Could you copy each line of the listing below that has the word "DIGITS"?
BEGIN Material provided
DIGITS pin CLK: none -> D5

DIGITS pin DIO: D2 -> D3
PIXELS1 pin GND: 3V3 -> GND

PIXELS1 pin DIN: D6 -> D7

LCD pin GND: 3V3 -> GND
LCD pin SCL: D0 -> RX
END Material provided
[Result of this exercise]
DIGITS pin CLK: none -> D5
DIGITS pin DIO: D2 -> D3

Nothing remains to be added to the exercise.